=== MATERIAL FOR THE TASK ===
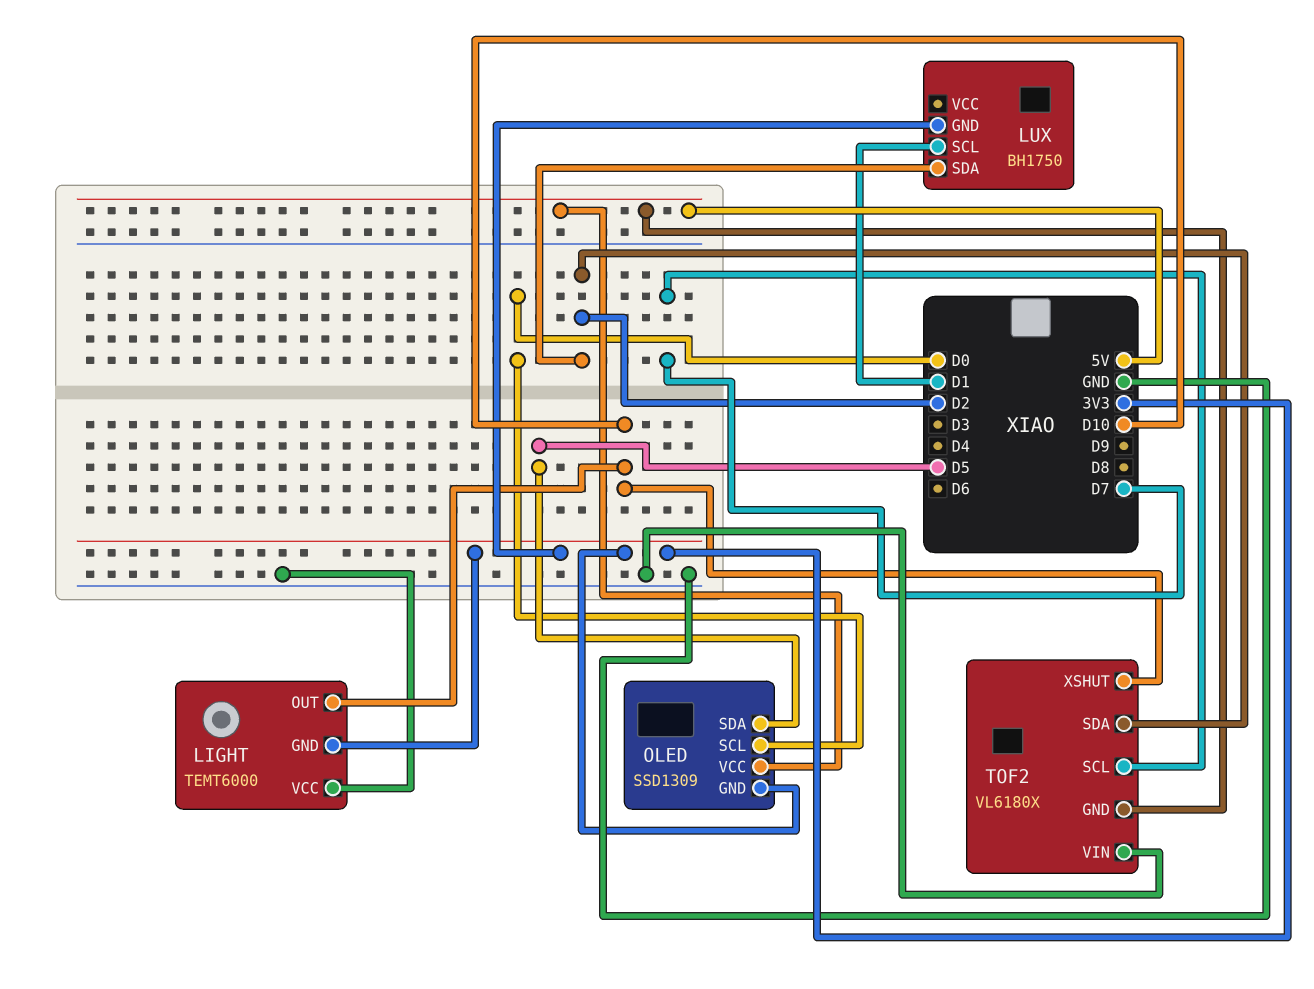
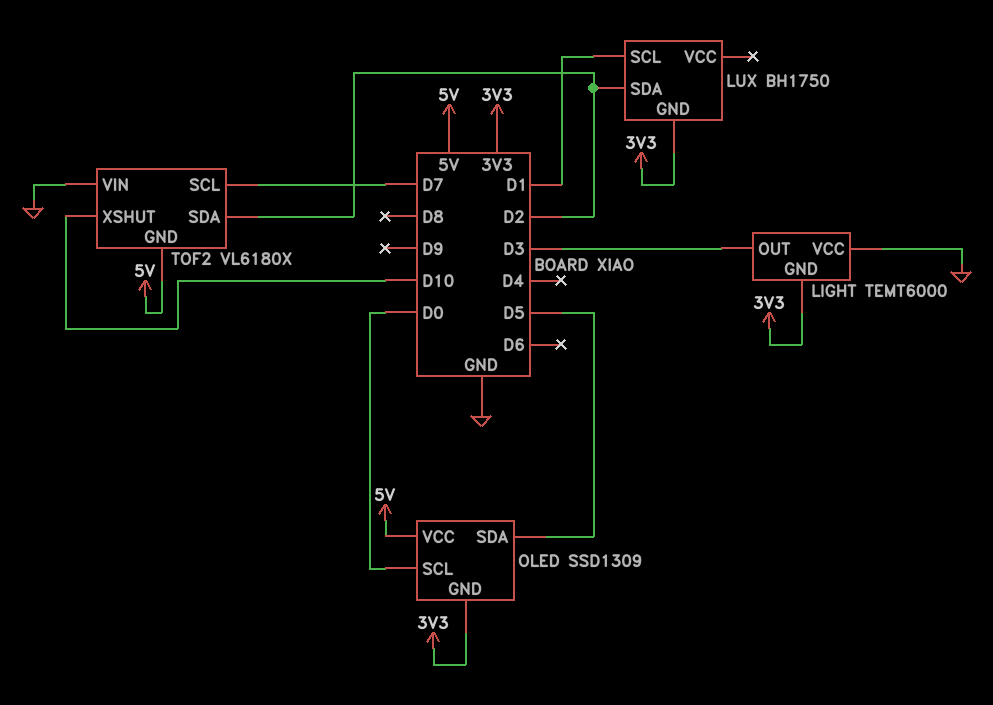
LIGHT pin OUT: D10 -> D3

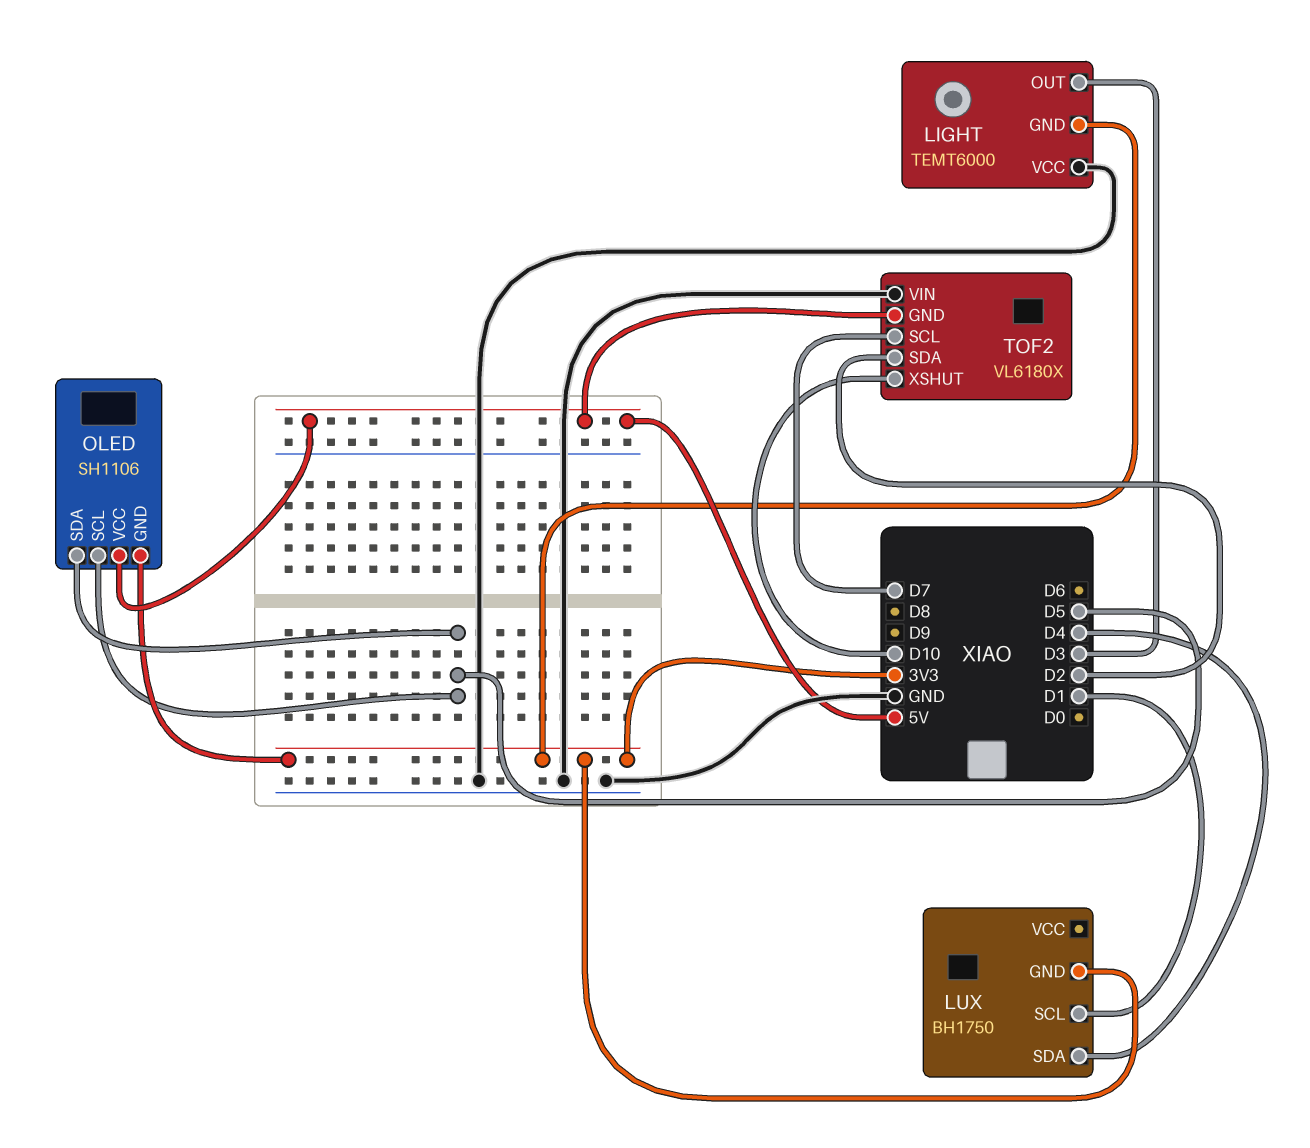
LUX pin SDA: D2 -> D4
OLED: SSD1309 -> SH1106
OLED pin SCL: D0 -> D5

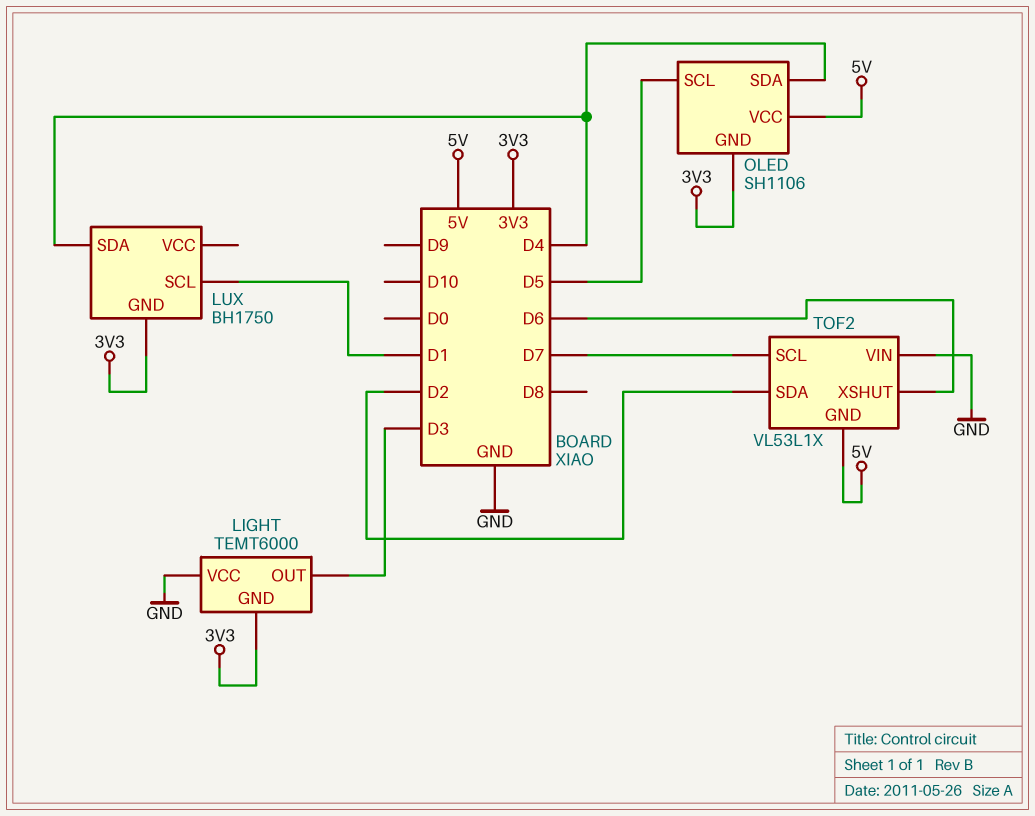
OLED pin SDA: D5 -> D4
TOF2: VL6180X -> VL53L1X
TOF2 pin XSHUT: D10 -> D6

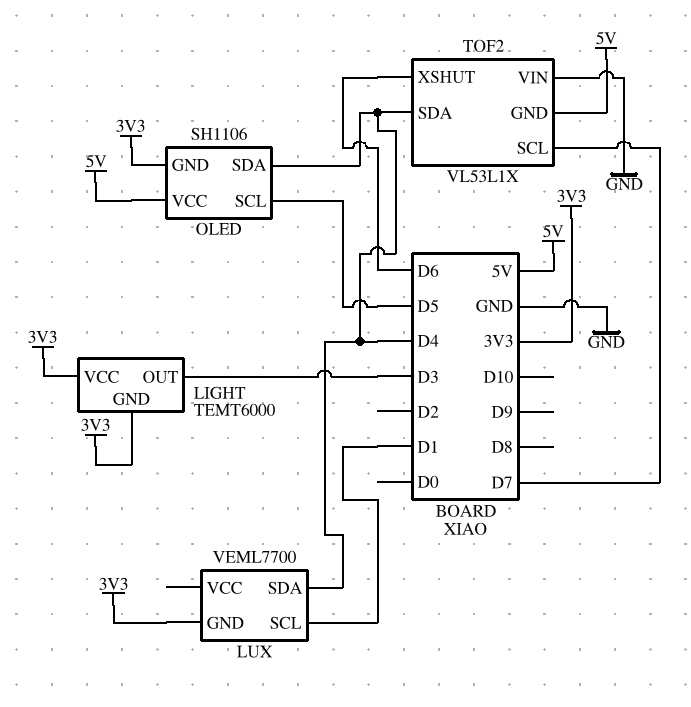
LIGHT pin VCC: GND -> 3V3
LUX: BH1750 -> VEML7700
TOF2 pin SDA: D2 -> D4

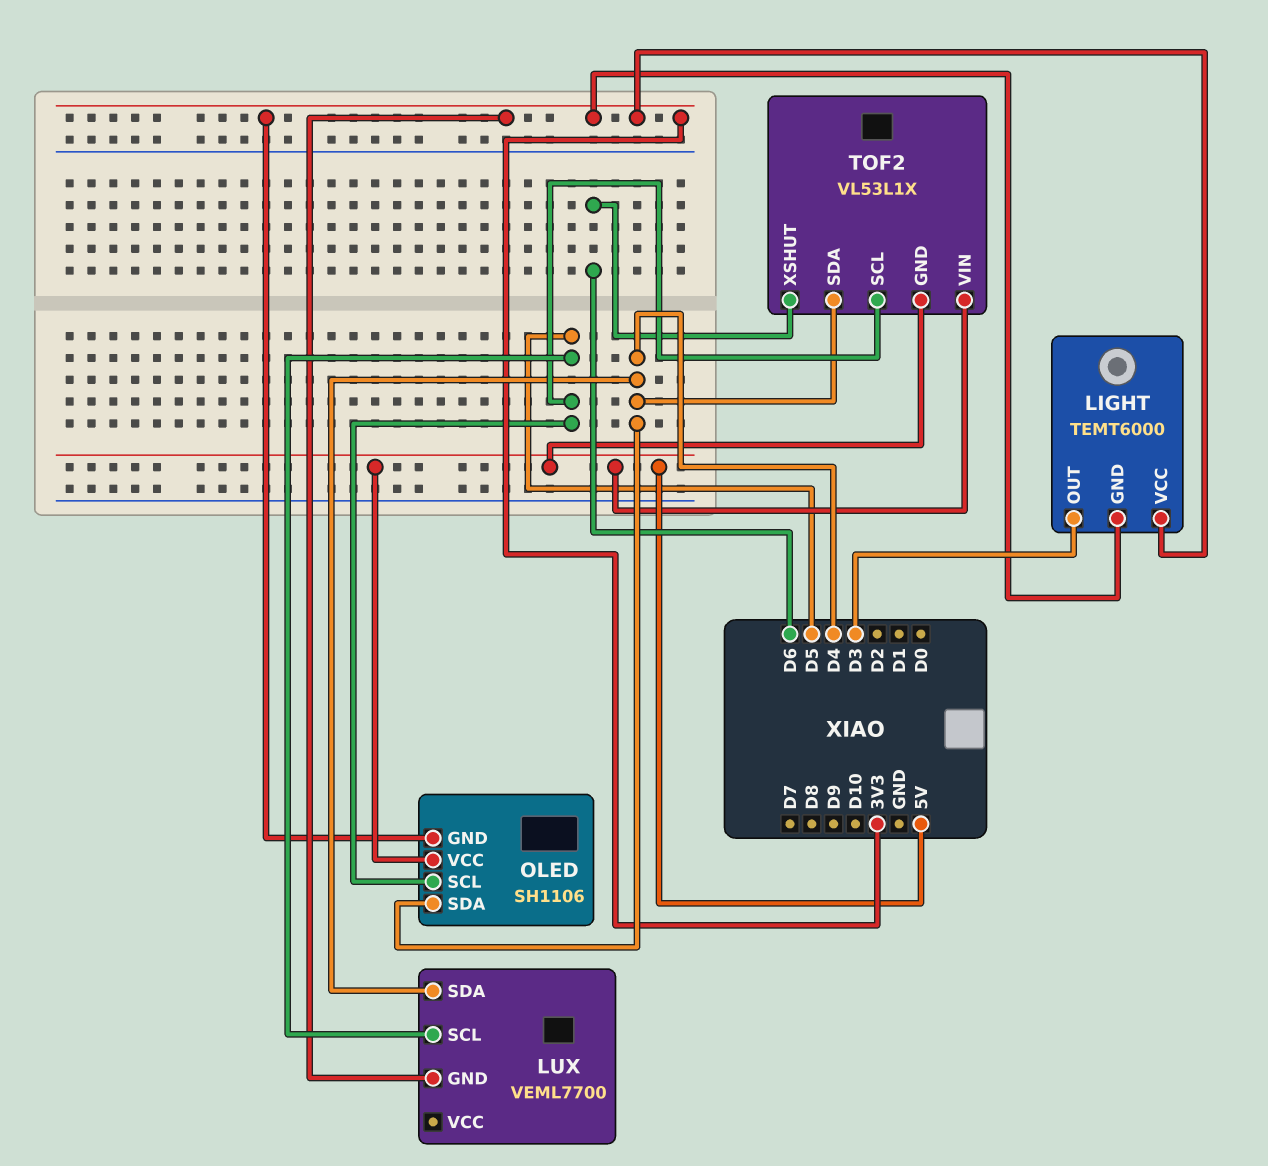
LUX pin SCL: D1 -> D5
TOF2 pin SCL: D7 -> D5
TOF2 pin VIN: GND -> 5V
===
=== MATERIAL FOR THE TASK ===
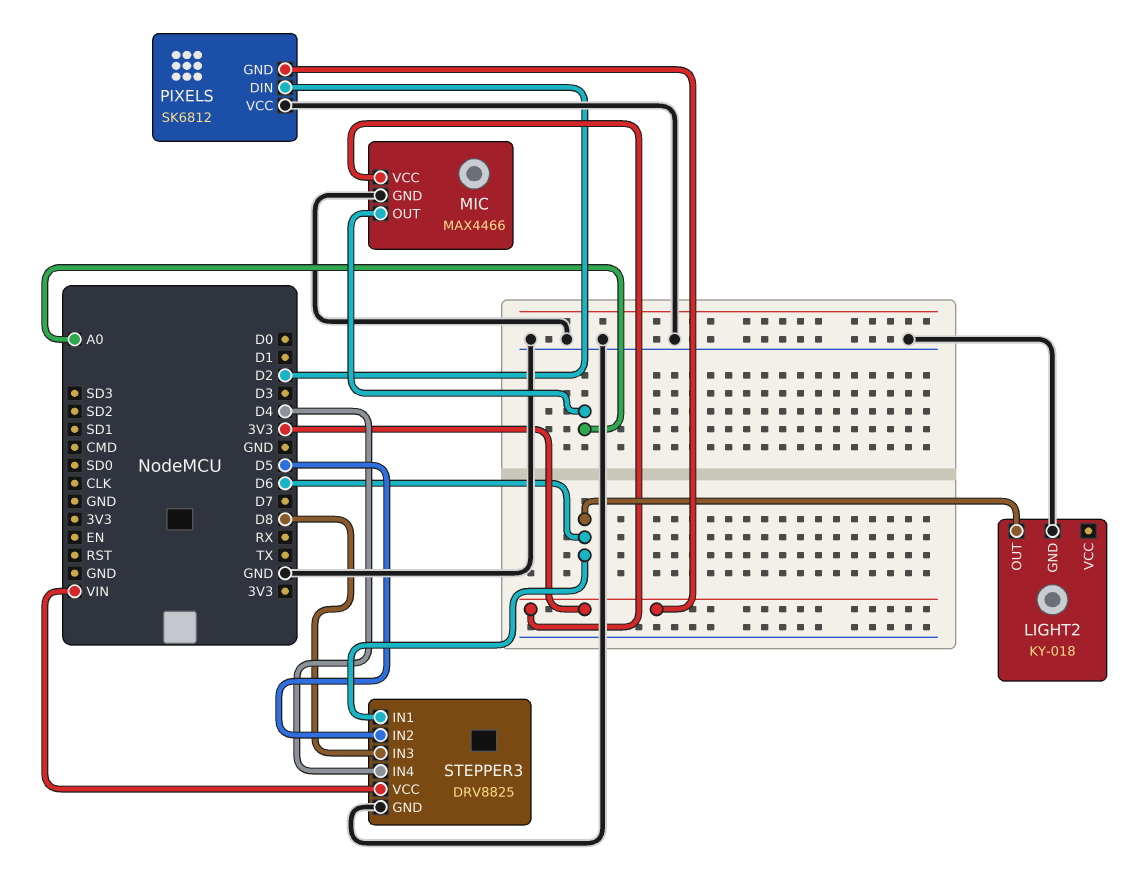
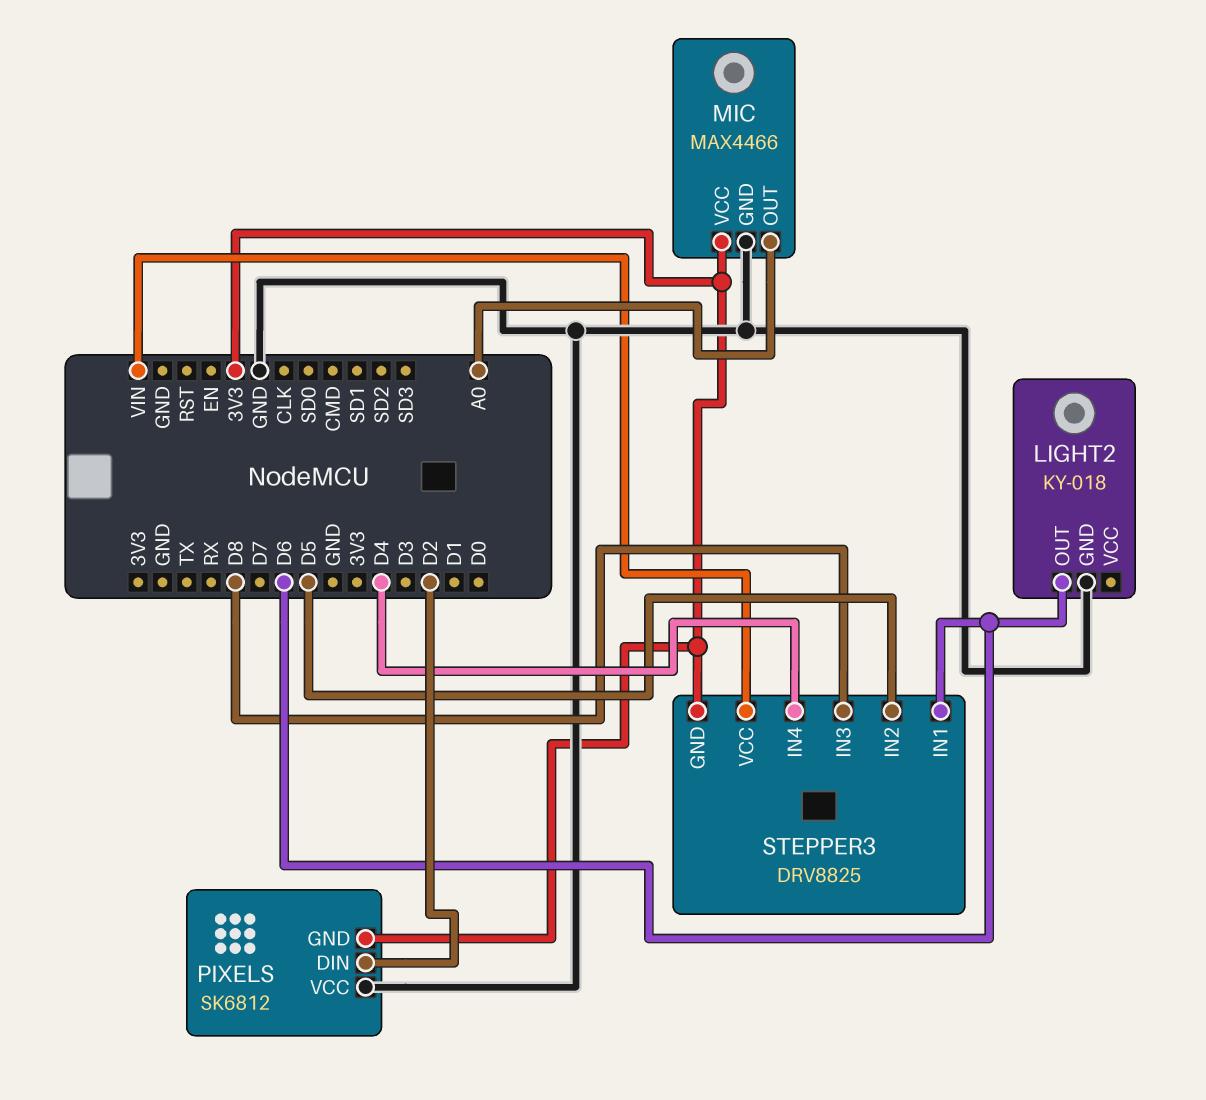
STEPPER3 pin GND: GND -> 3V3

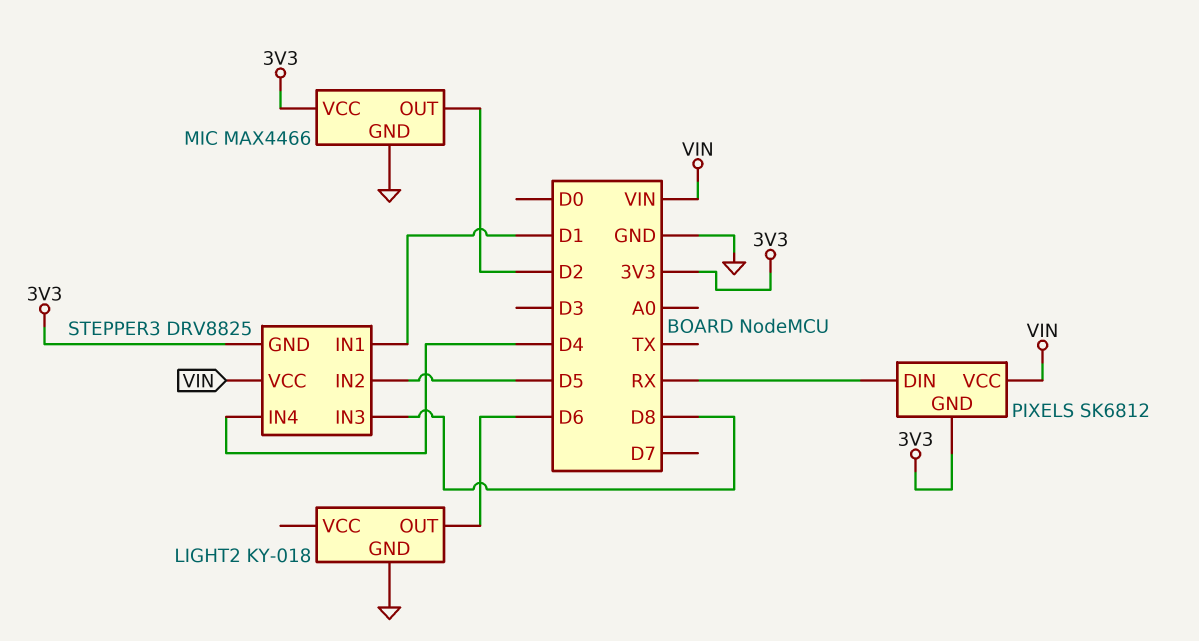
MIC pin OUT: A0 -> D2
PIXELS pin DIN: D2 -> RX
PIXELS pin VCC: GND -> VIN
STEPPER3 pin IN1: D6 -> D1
===
EXERCISE BRIEF. Write out word for word the lines of the listing above from the line with "TOF2 pin XSHUT: D10 -> D6" to the line with "TOF2 pin VIN: GND -> 5V", taking in both of those lines but no pictures.

ANSWER SECTION.
TOF2 pin XSHUT: D10 -> D6

LIGHT pin VCC: GND -> 3V3
LUX: BH1750 -> VEML7700
TOF2 pin SDA: D2 -> D4

LUX pin SCL: D1 -> D5
TOF2 pin SCL: D7 -> D5
TOF2 pin VIN: GND -> 5V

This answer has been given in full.